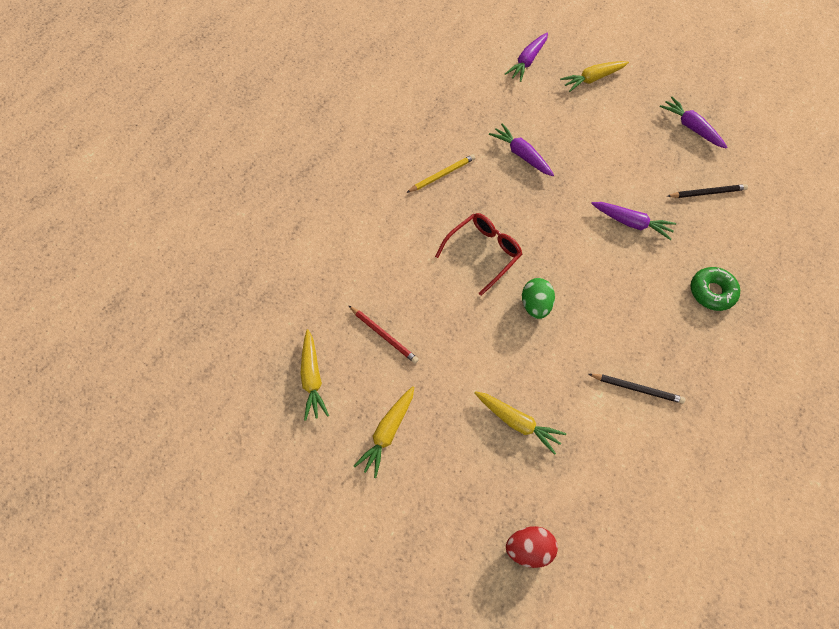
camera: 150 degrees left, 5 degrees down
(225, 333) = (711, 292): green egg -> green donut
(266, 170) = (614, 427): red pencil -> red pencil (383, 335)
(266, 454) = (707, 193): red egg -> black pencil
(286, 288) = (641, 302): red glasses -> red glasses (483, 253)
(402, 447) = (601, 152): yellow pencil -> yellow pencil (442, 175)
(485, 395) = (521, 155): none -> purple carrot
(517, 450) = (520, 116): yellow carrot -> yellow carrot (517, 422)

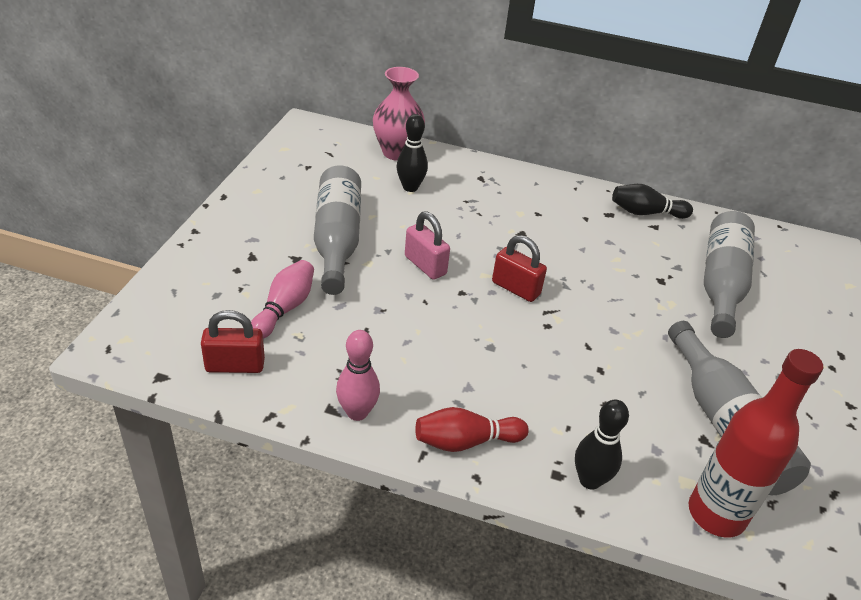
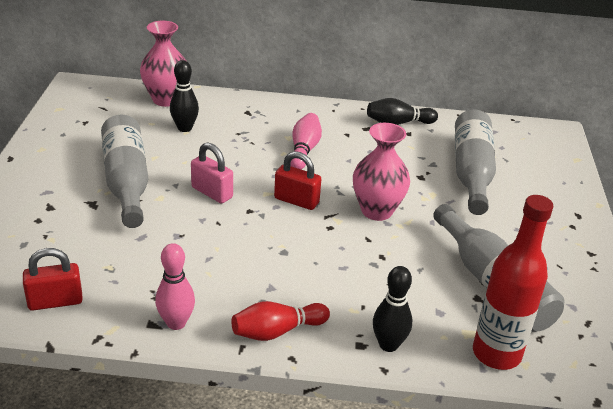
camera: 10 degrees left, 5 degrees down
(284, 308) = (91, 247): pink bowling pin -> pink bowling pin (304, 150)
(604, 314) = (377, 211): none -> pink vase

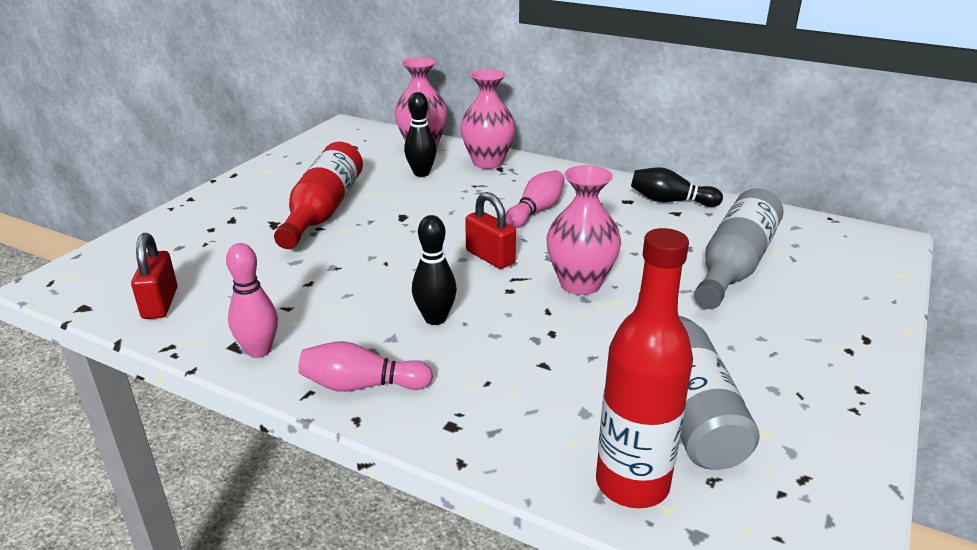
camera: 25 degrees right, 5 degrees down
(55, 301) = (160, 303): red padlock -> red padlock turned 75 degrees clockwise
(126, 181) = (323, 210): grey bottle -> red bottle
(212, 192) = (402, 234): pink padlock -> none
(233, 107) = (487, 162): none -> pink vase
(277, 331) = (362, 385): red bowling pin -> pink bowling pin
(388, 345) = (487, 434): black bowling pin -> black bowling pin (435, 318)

--

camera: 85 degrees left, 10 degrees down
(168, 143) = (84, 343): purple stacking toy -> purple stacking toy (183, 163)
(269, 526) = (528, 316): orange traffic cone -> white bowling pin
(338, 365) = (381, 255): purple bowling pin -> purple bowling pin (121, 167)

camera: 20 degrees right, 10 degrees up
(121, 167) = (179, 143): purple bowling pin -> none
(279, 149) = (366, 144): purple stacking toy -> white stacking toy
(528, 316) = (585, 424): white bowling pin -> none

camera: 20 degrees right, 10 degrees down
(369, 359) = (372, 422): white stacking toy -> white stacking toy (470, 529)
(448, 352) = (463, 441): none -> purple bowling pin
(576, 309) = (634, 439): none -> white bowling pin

...

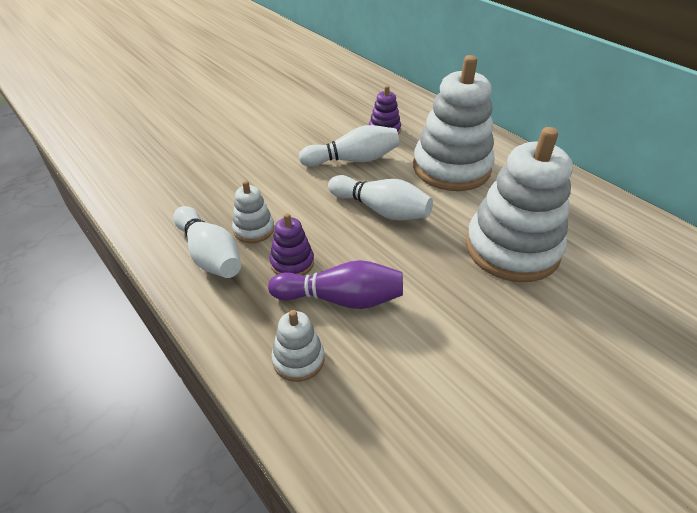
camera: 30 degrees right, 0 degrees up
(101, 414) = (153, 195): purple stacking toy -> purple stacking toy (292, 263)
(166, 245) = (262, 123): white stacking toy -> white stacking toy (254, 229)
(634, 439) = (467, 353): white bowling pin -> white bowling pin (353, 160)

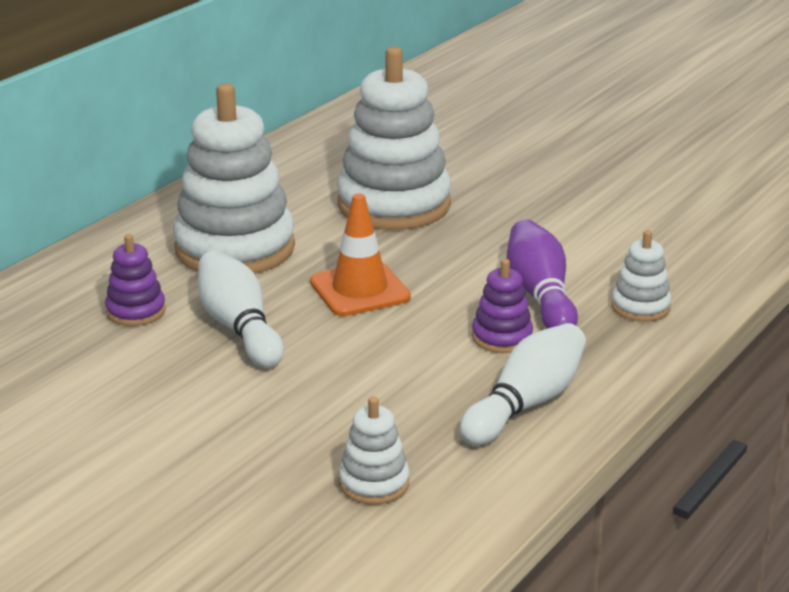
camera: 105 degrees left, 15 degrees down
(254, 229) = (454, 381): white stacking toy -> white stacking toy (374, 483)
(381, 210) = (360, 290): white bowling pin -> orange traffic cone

# [About this task]
The lines to extract from the data above begin with the line containing "(126, 181) = (323, 210): grey" and end with the line containing "(388, 345) = (487, 434): black". Extract them exactly, including both.

# [Finished task]
(126, 181) = (323, 210): grey bottle -> red bottle
(212, 192) = (402, 234): pink padlock -> none
(233, 107) = (487, 162): none -> pink vase
(277, 331) = (362, 385): red bowling pin -> pink bowling pin
(388, 345) = (487, 434): black bowling pin -> black bowling pin (435, 318)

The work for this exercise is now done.